[Object inventory comparisons]
■ ■ ■ ■

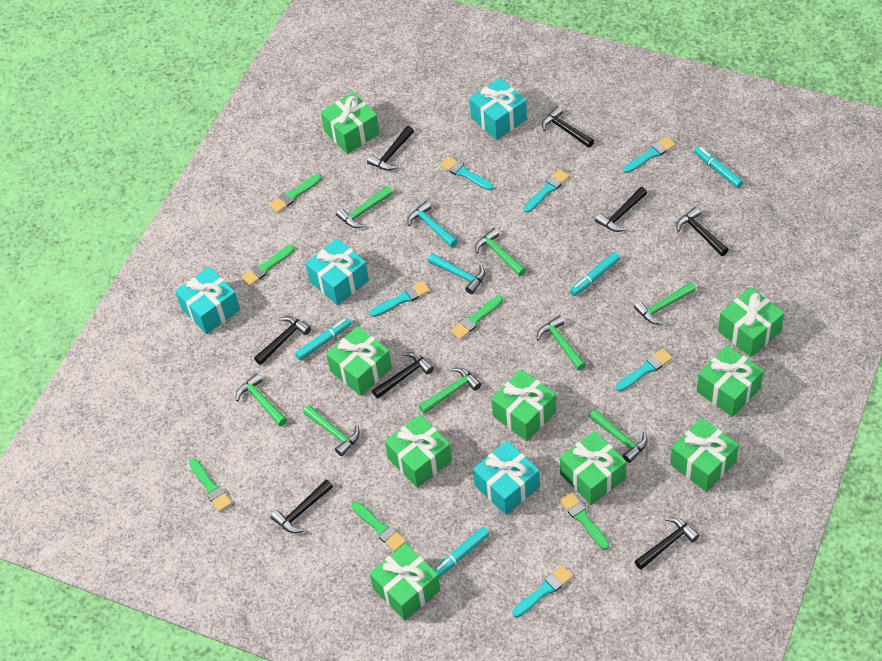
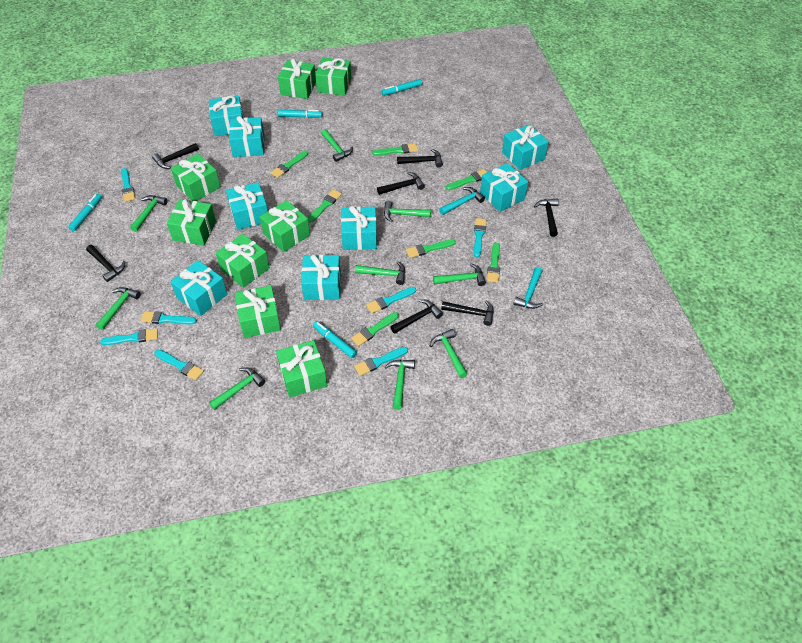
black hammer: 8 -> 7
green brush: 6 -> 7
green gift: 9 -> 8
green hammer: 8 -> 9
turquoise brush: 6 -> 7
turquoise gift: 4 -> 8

■ ■ ■ ■

## Activity
The records must be restated word for word, apart from any images.

## Result of this task
black hammer: 8 -> 7
green brush: 6 -> 7
green gift: 9 -> 8
green hammer: 8 -> 9
turquoise brush: 6 -> 7
turquoise gift: 4 -> 8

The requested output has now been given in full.